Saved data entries
+ + + +

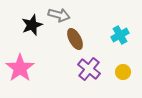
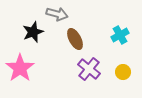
gray arrow: moved 2 px left, 1 px up
black star: moved 1 px right, 7 px down
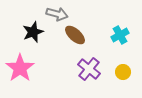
brown ellipse: moved 4 px up; rotated 20 degrees counterclockwise
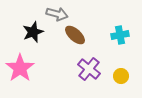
cyan cross: rotated 18 degrees clockwise
yellow circle: moved 2 px left, 4 px down
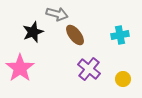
brown ellipse: rotated 10 degrees clockwise
yellow circle: moved 2 px right, 3 px down
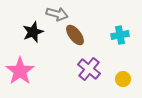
pink star: moved 3 px down
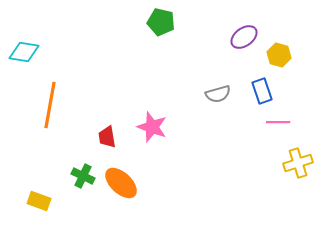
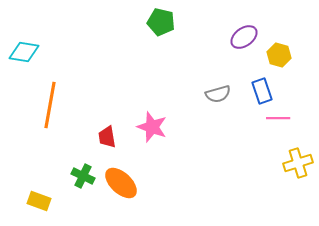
pink line: moved 4 px up
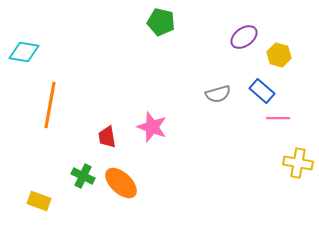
blue rectangle: rotated 30 degrees counterclockwise
yellow cross: rotated 28 degrees clockwise
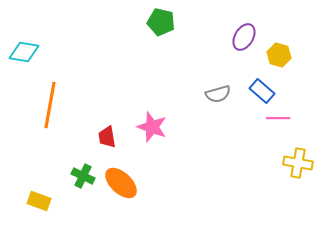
purple ellipse: rotated 24 degrees counterclockwise
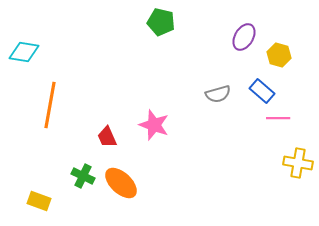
pink star: moved 2 px right, 2 px up
red trapezoid: rotated 15 degrees counterclockwise
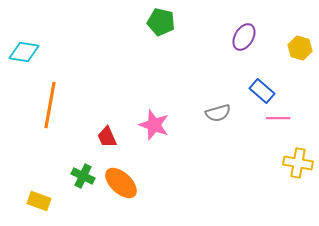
yellow hexagon: moved 21 px right, 7 px up
gray semicircle: moved 19 px down
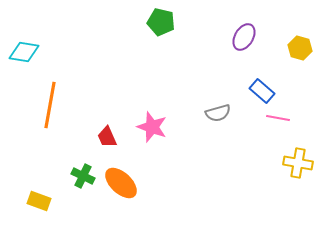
pink line: rotated 10 degrees clockwise
pink star: moved 2 px left, 2 px down
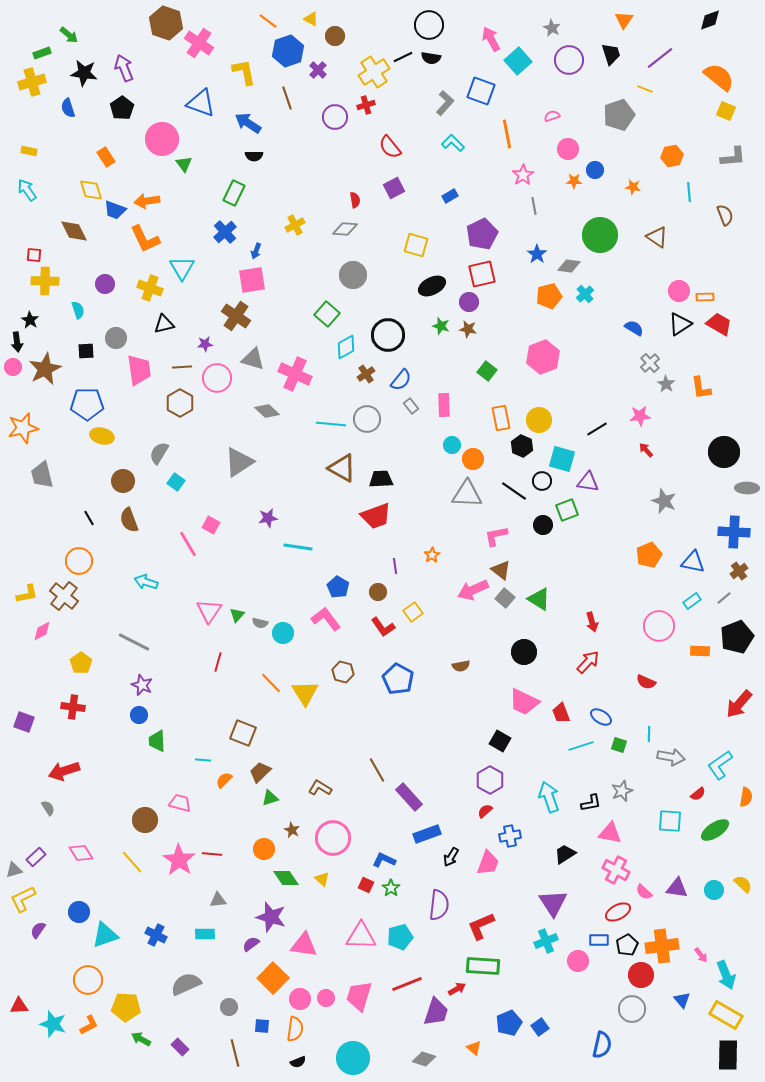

+ + + +

Copy out every line of the material above word for word, leaving out the pictures.

▶ Result of the exercise
gray arrow: moved 2 px left, 1 px up
black star: moved 1 px right, 7 px down
brown ellipse: moved 4 px up; rotated 20 degrees counterclockwise
cyan cross: rotated 18 degrees clockwise
yellow circle: moved 2 px left, 4 px down
brown ellipse: rotated 10 degrees clockwise
yellow circle: moved 2 px right, 3 px down
pink star: moved 3 px down
pink line: moved 4 px up
blue rectangle: rotated 30 degrees counterclockwise
yellow cross: rotated 28 degrees clockwise
purple ellipse: rotated 24 degrees counterclockwise
pink star: moved 2 px right, 2 px up
red trapezoid: rotated 15 degrees counterclockwise
yellow hexagon: moved 21 px right, 7 px up
gray semicircle: moved 19 px down
pink line: rotated 10 degrees clockwise
pink star: moved 2 px left, 2 px down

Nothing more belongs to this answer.